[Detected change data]
====

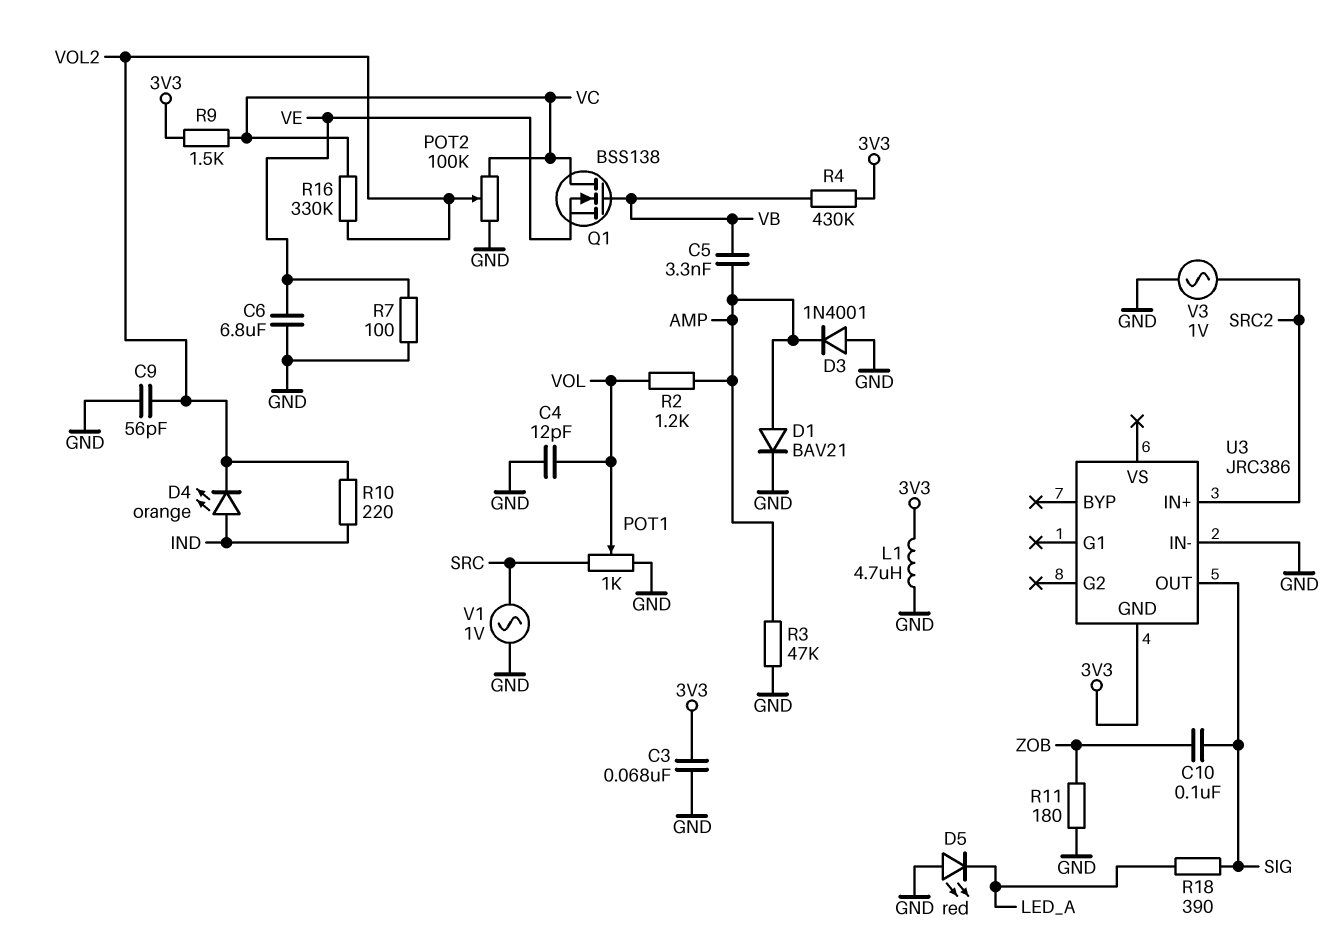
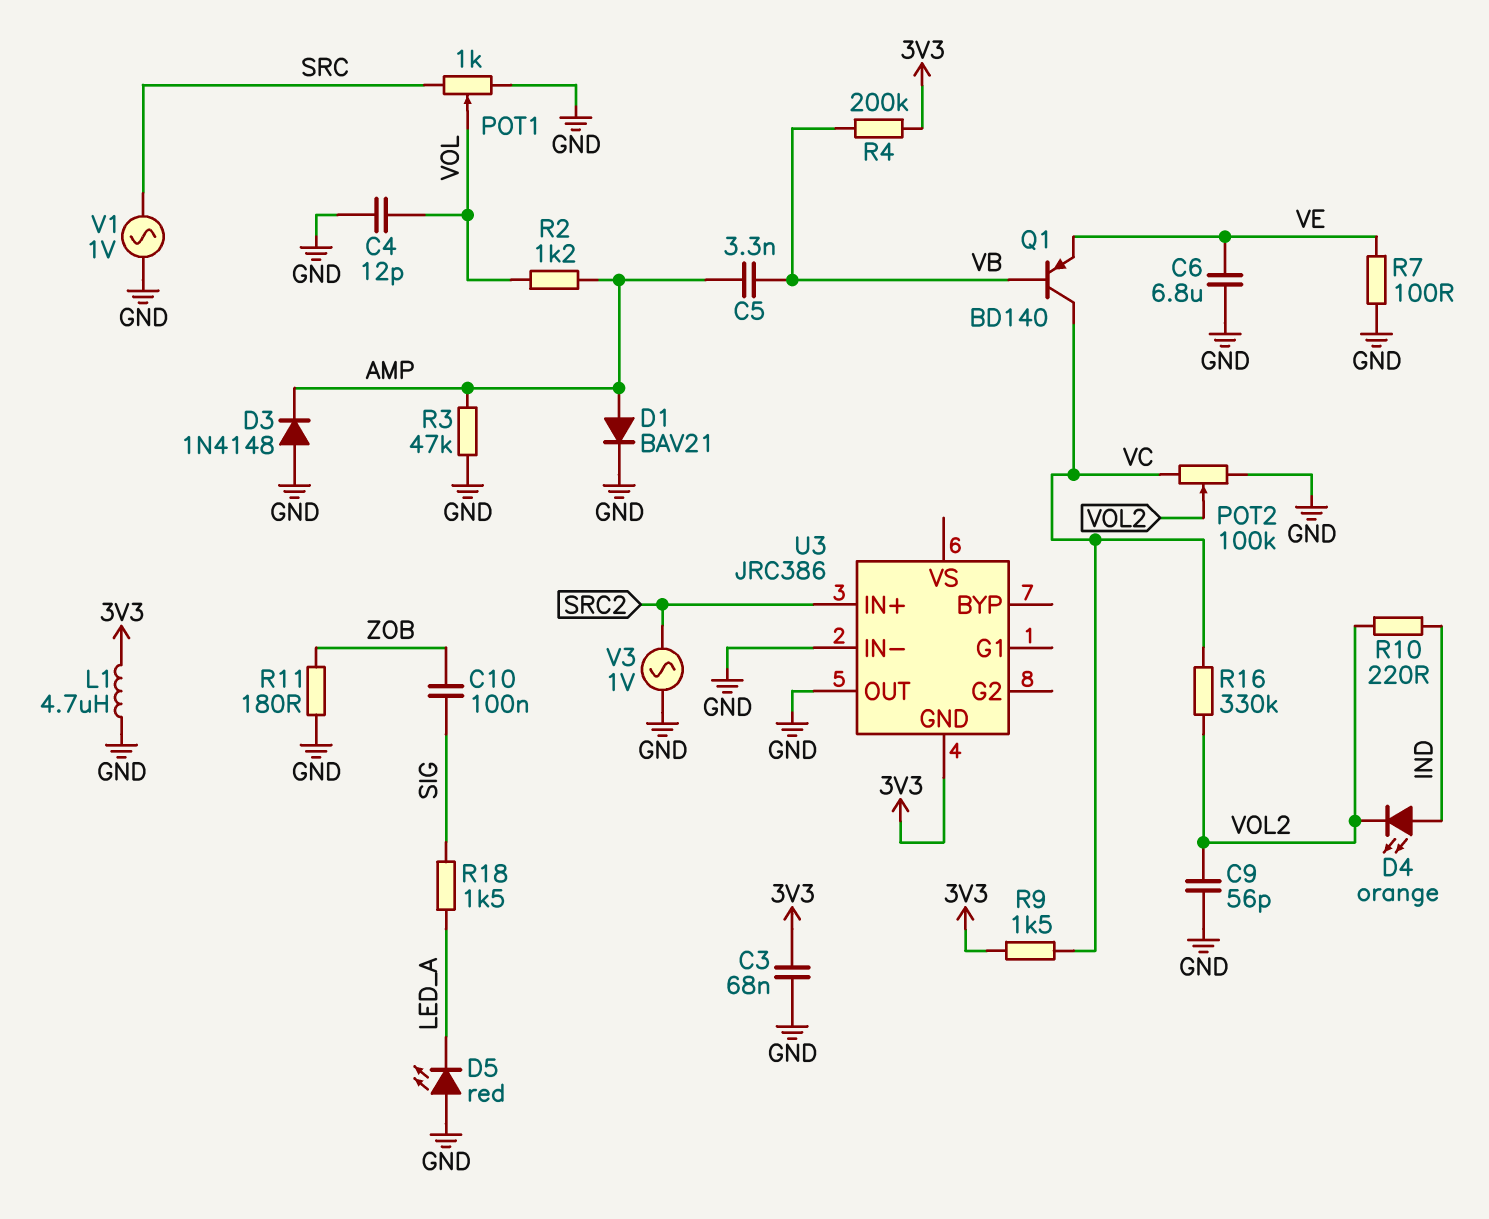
D3: diode 1N4001 (A GND, K AMP) -> diode 1N4148 (A GND, K AMP)
Q1: NMOS BSS138 (G VB, D VC, S VE) -> PNP BD140 (B VB, C VC, E VE)
R4: 430k (3V3, VB) -> 200k (3V3, VB)
R18: 390 (LED_A, SIG) -> 1.5k (LED_A, SIG)
U3 pin OUT: SIG -> GND

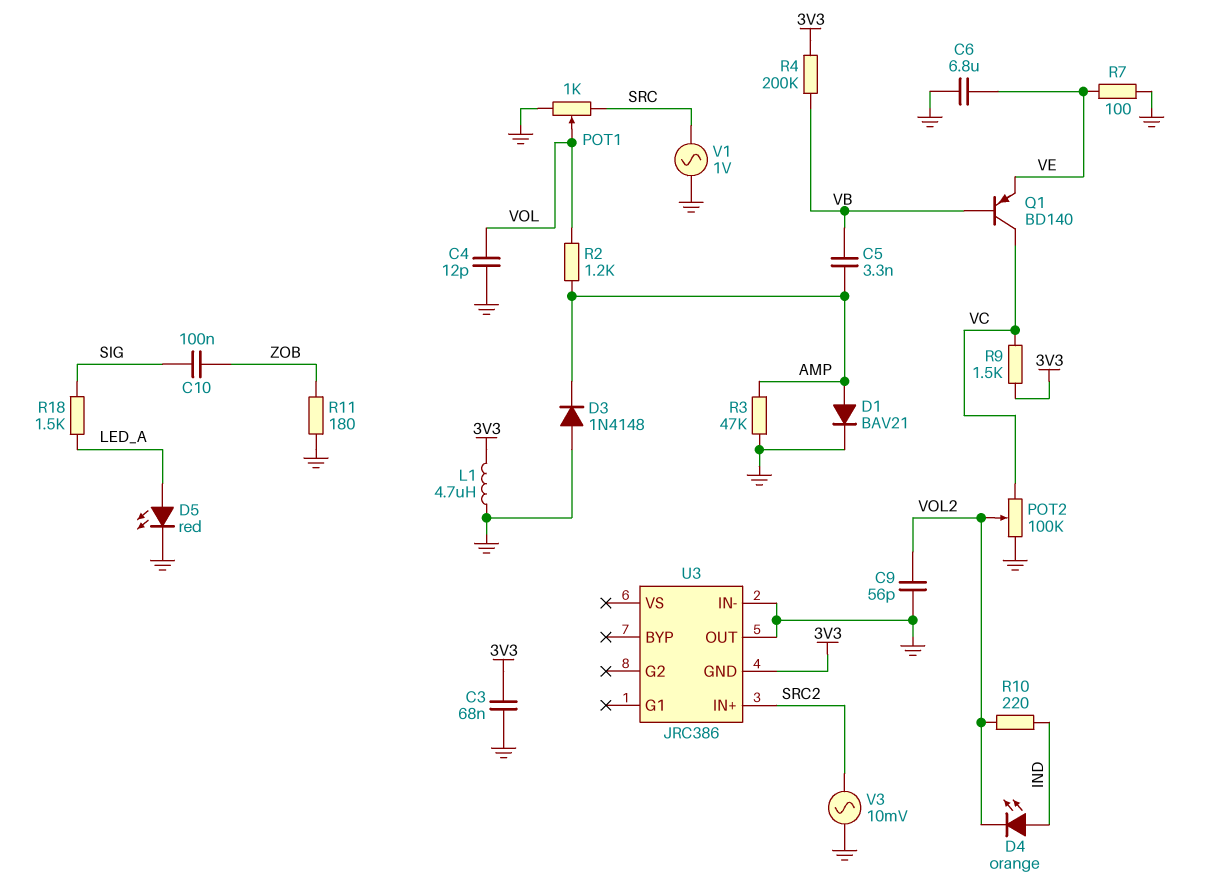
D5: LED red (A GND, K LED_A) -> LED red (A LED_A, K GND)
R16: 330k (VC, VOL2) -> none
V3: AC 1V (GND, SRC2) -> AC 10mV (GND, SRC2)

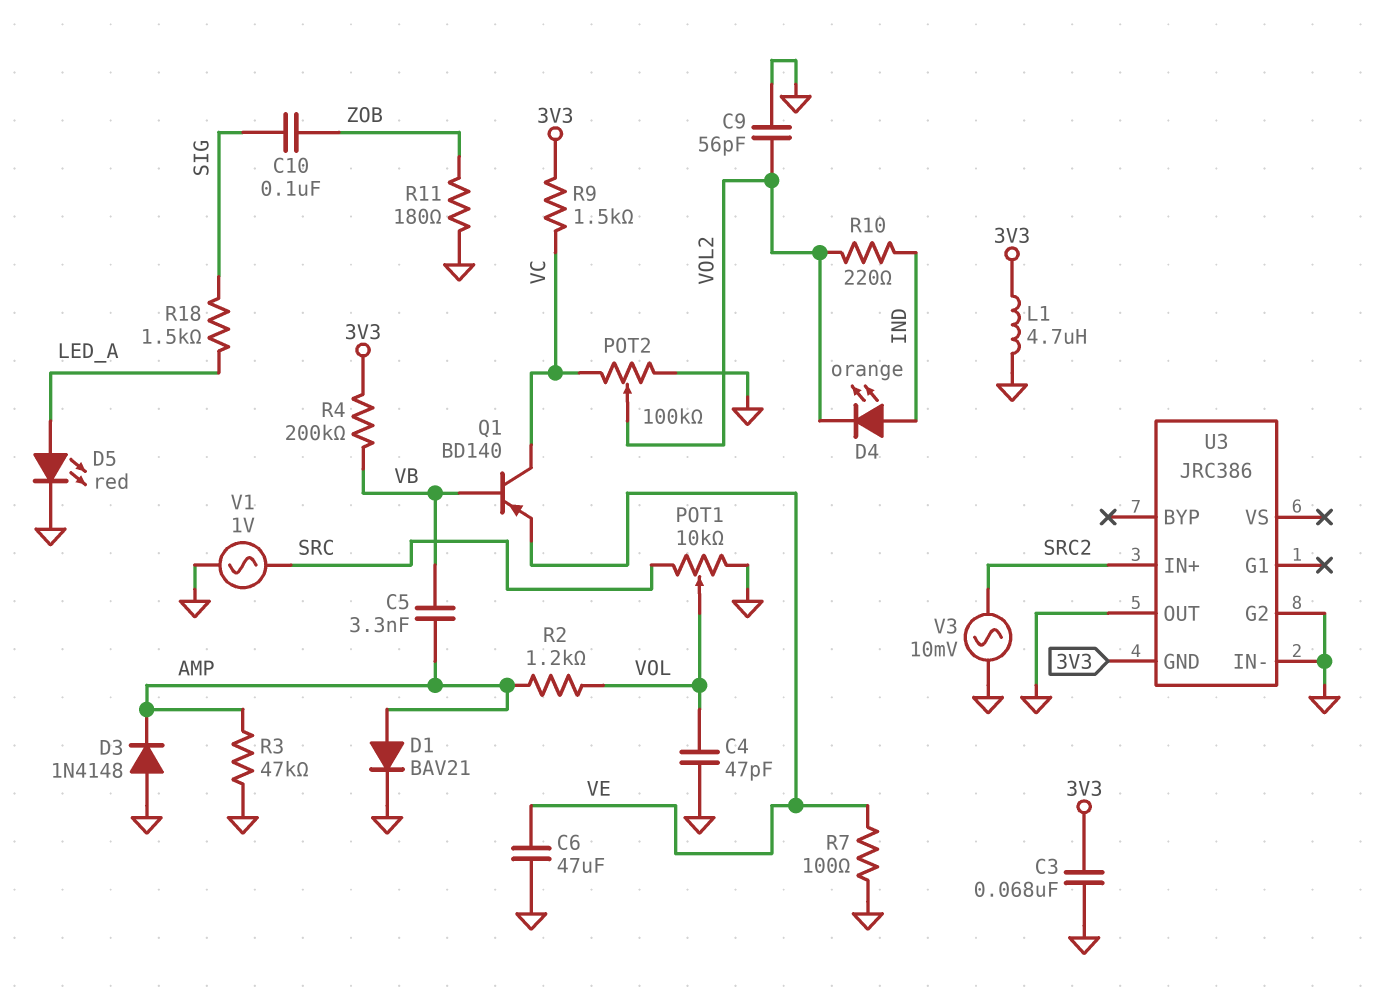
C4: 12pF (GND, VOL) -> 47pF (GND, VOL)
C6: 6.8uF (GND, VE) -> 47uF (GND, VE)
POT1: 1k (GND, SRC, wiper VOL) -> 10k (GND, SRC, wiper VOL)
U3 pin G2: none -> GND

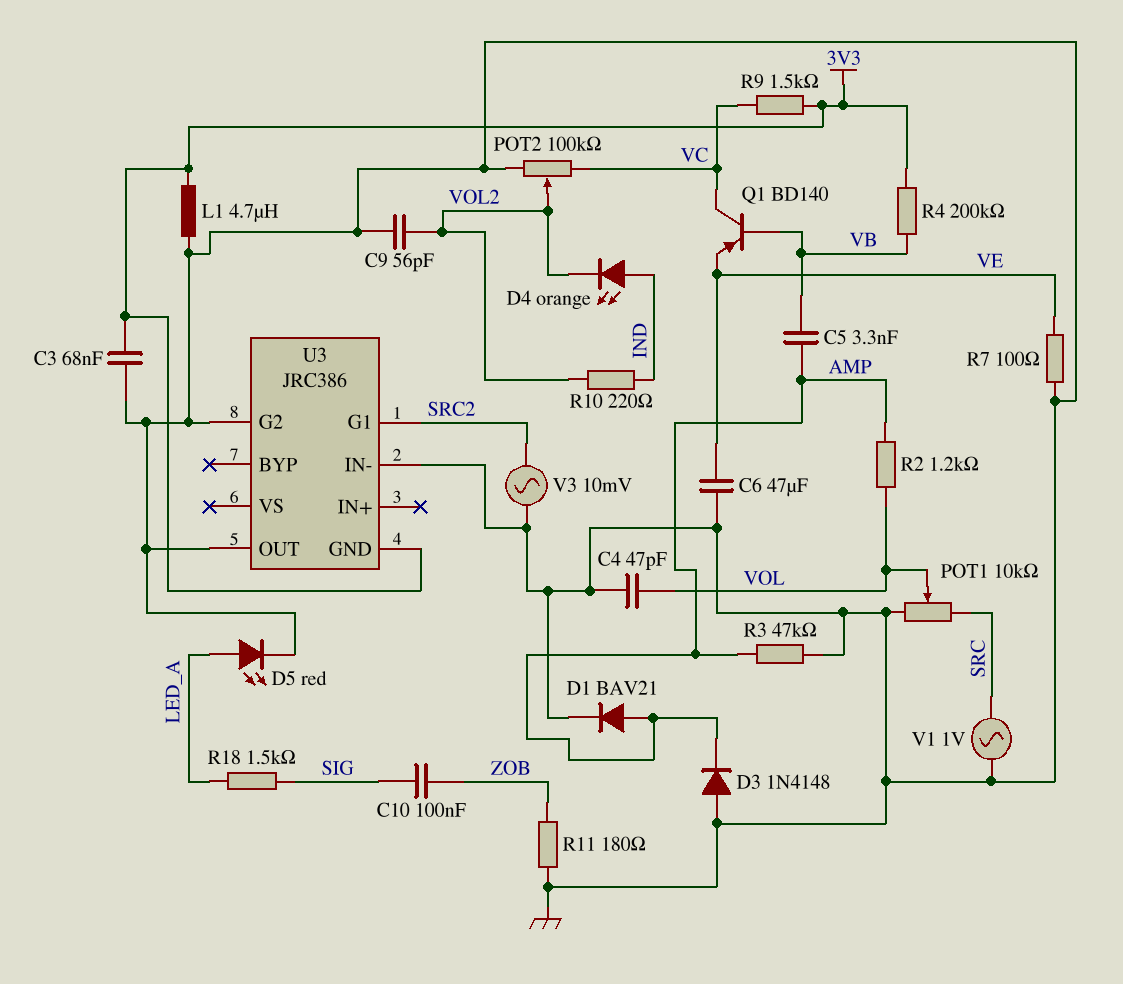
U3 pin G1: none -> SRC2
U3 pin IN+: SRC2 -> none

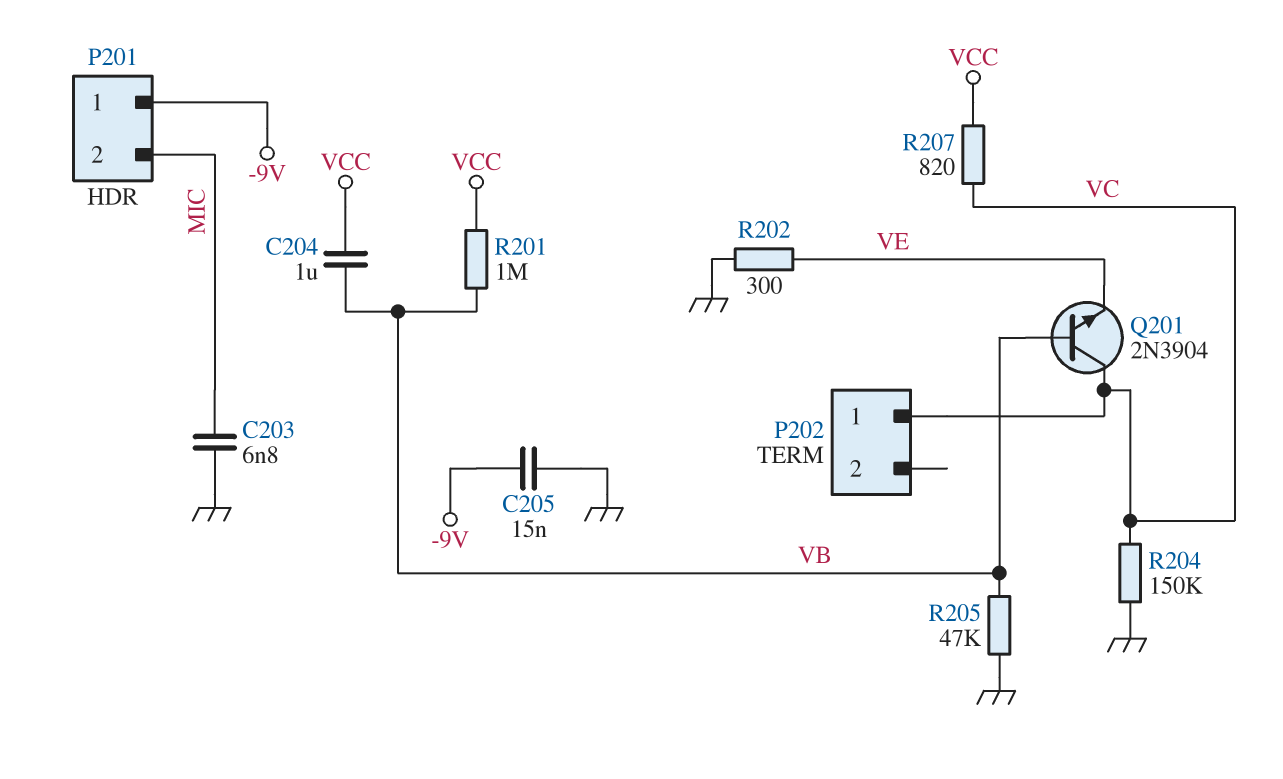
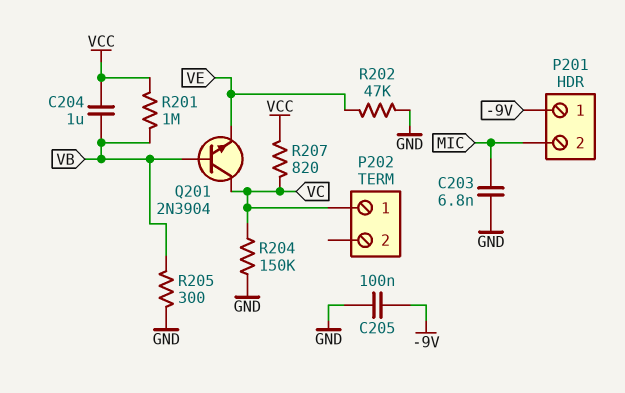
C205: 15nF (-9V, GND) -> 100nF (-9V, GND)
R202: 300 (GND, VE) -> 47k (GND, VE)
R205: 47k (GND, VB) -> 300 (GND, VB)

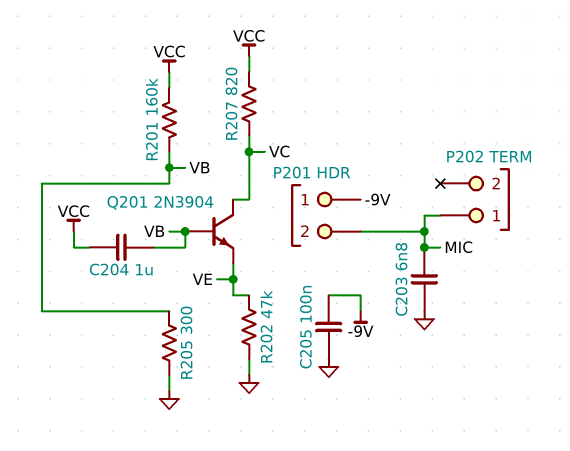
P202 pin 1: VC -> MIC
R201: 1M (VB, VCC) -> 160k (VB, VCC)
R204: 150k (GND, VC) -> none

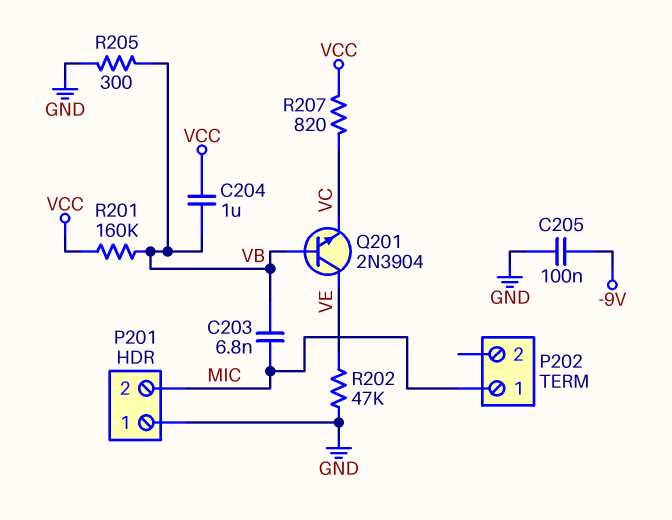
C203: 6.8nF (GND, MIC) -> 6.8nF (MIC, VB)
P201 pin 1: -9V -> GND
Q201: NPN 2N3904 (B VB, C VC, E VE) -> NPN 2N3904 (B VB, C VE, E VC)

====

■ What you have to do
Scan the entries above and copy each line where "none" occurs.

■ Reply
R16: 330k (VC, VOL2) -> none
U3 pin G2: none -> GND
U3 pin G1: none -> SRC2
U3 pin IN+: SRC2 -> none
R204: 150k (GND, VC) -> none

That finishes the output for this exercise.